PROBLEM: Every entry should be repeated exactly. Omit the pictures.

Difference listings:
------

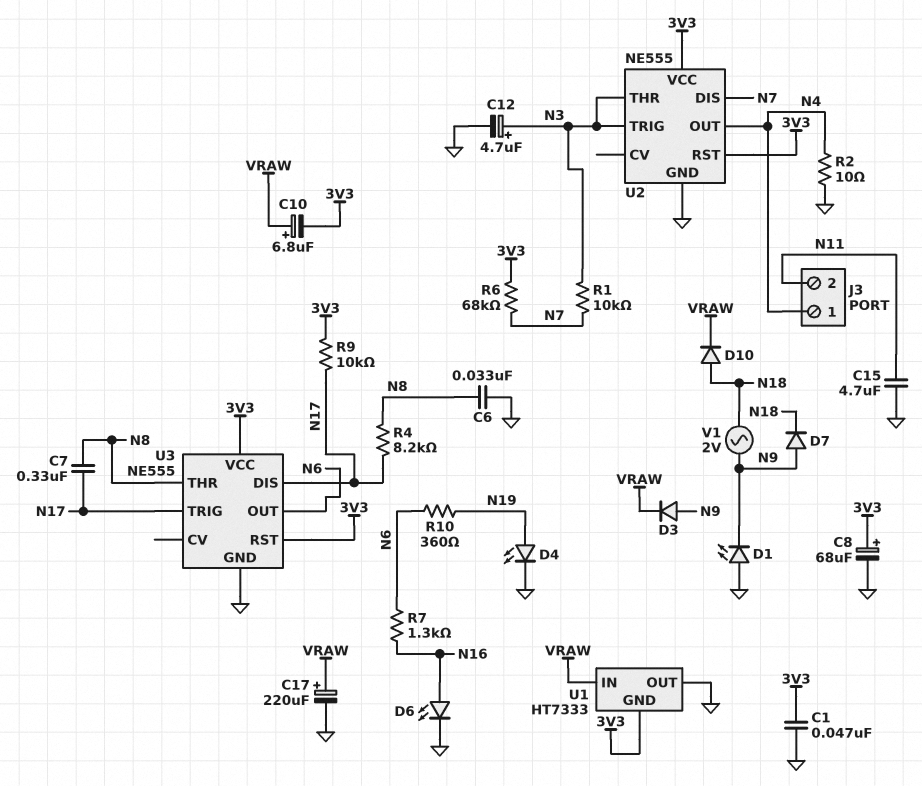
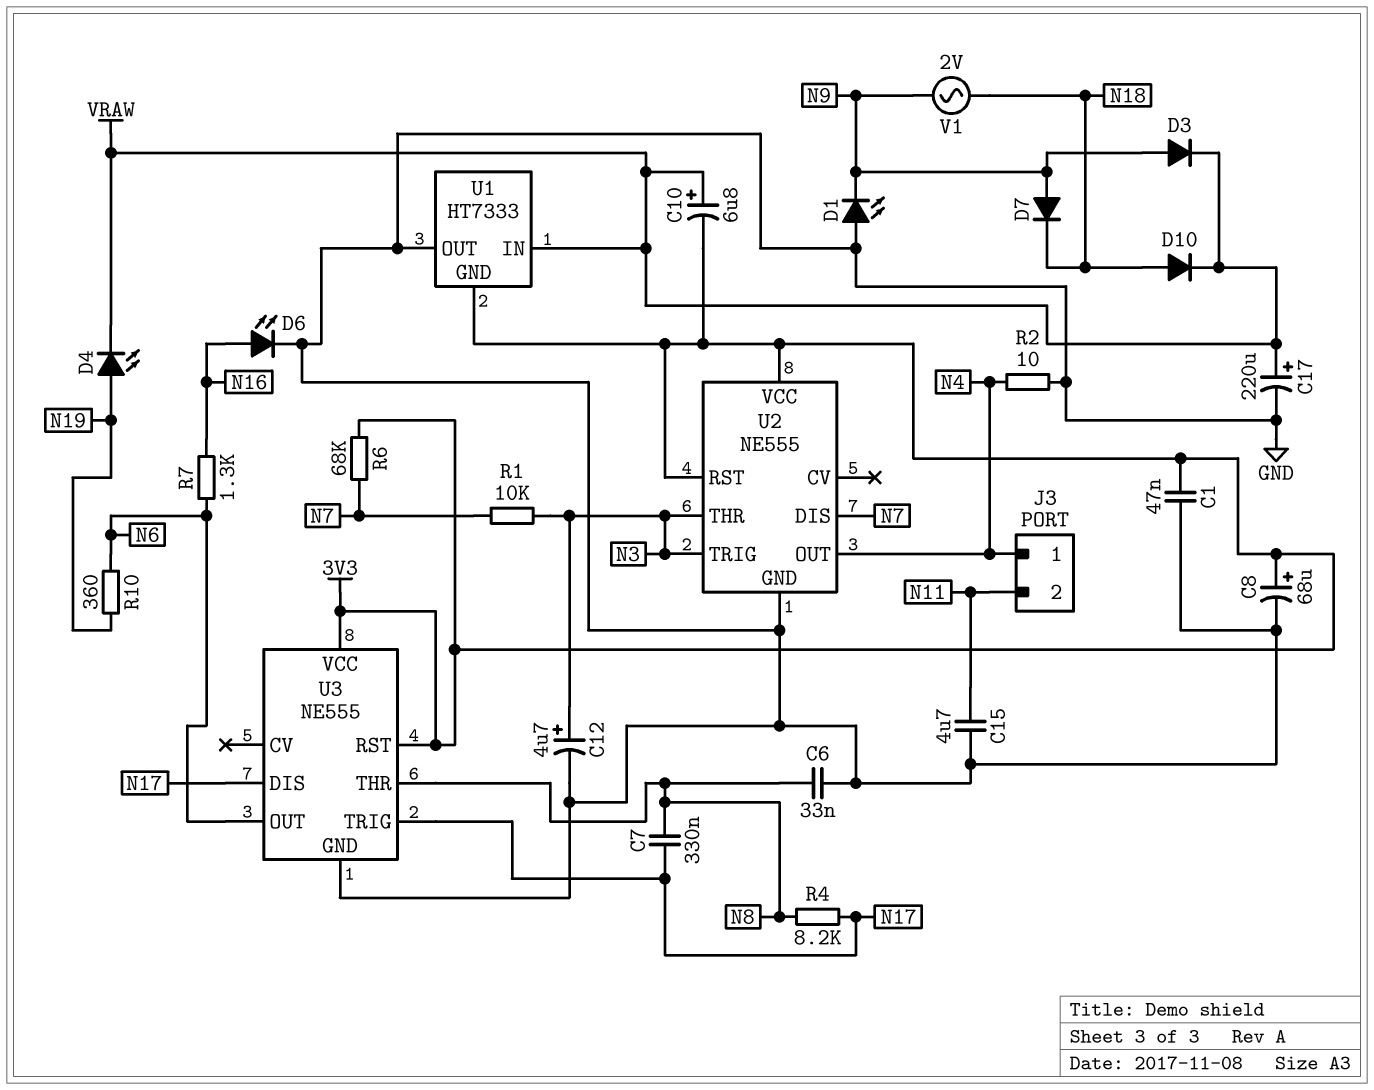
D4: LED (A N19, K GND) -> LED (A N19, K VRAW)
R9: 10k (3V3, N17) -> none

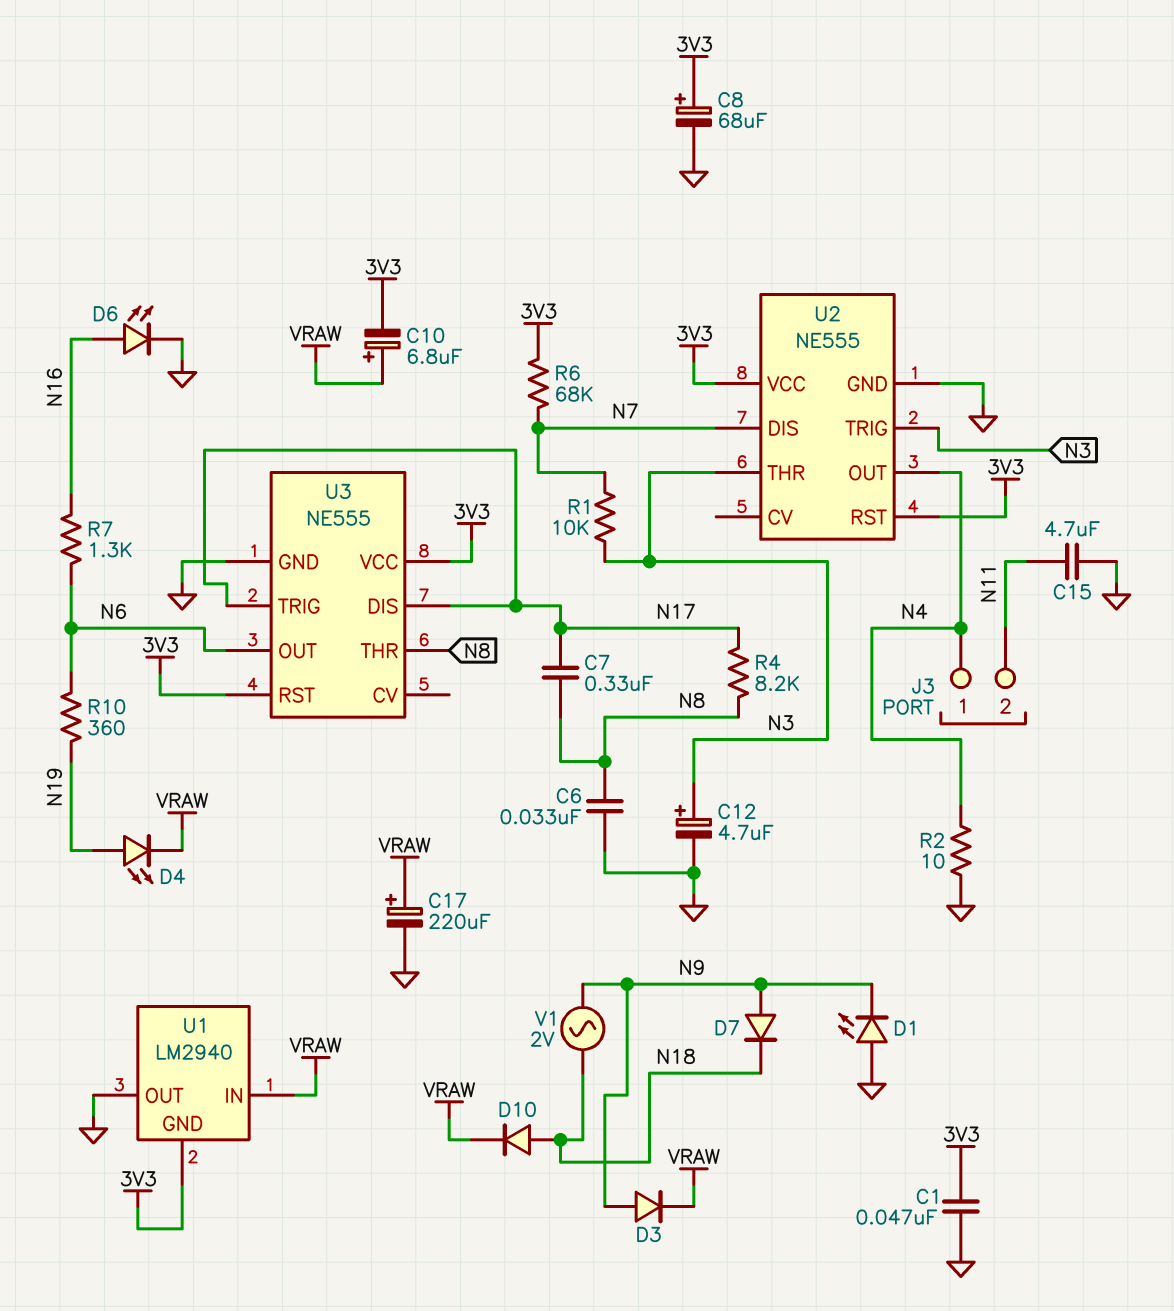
U1: HT7333 -> LM2940

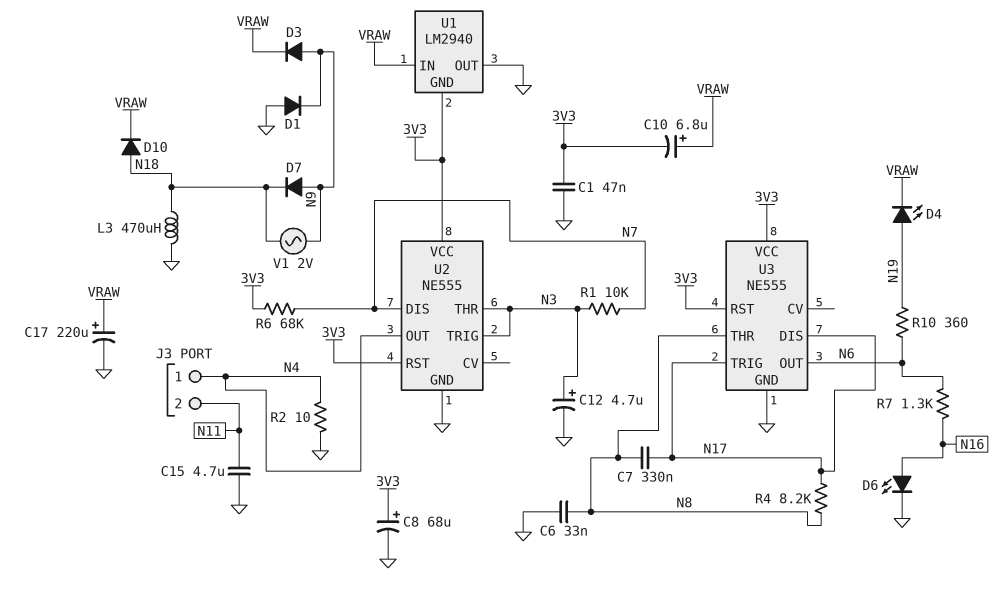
D1: LED (A GND, K N9) -> diode (A GND, K N9)
L3: none -> 470uH (GND, N18)

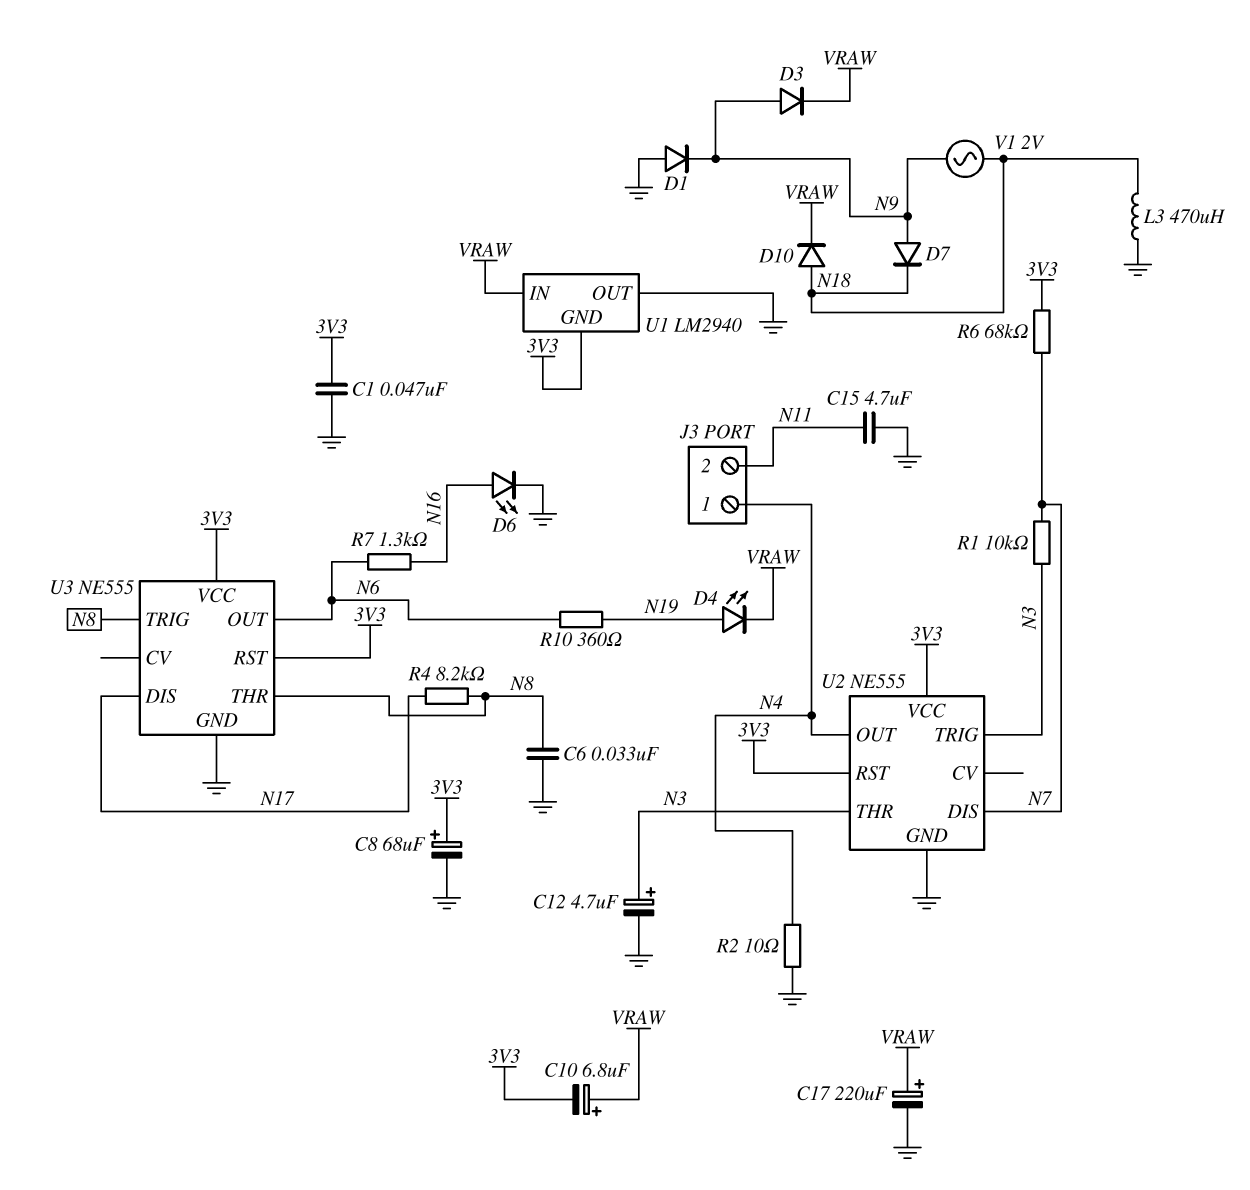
C7: 330nF (N8, N17) -> none
U3 pin TRIG: N17 -> N8

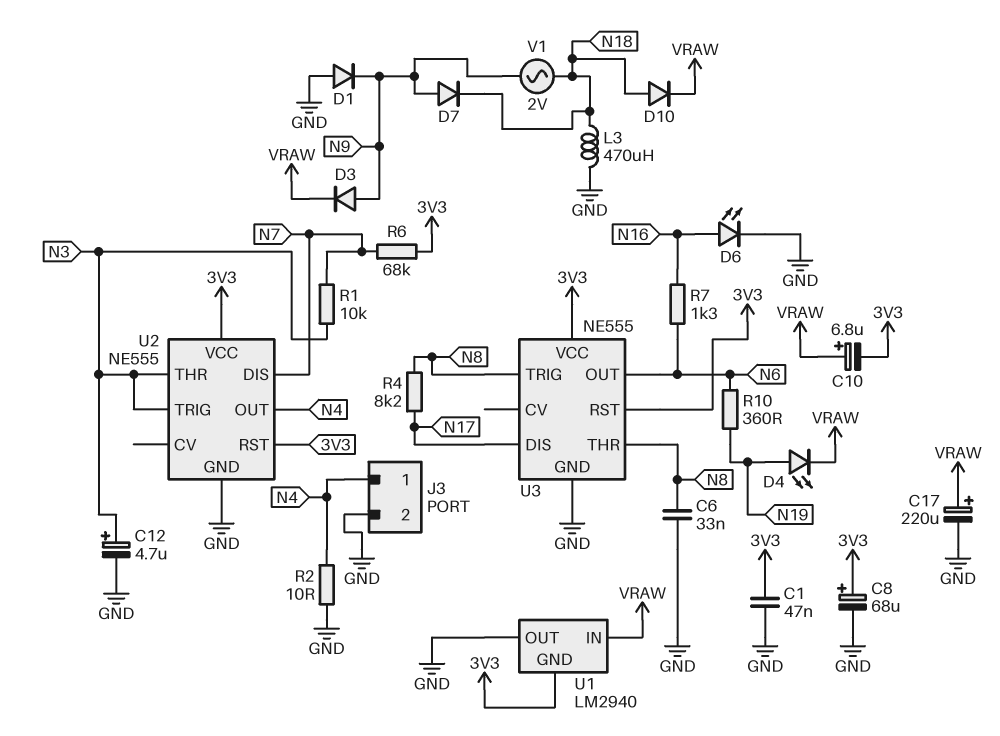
C15: 4.7uF (GND, N11) -> none
J3 pin 2: N11 -> GND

------

WRITTEN ANSWER:
D4: LED (A N19, K GND) -> LED (A N19, K VRAW)
R9: 10k (3V3, N17) -> none

U1: HT7333 -> LM2940

D1: LED (A GND, K N9) -> diode (A GND, K N9)
L3: none -> 470uH (GND, N18)

C7: 330nF (N8, N17) -> none
U3 pin TRIG: N17 -> N8

C15: 4.7uF (GND, N11) -> none
J3 pin 2: N11 -> GND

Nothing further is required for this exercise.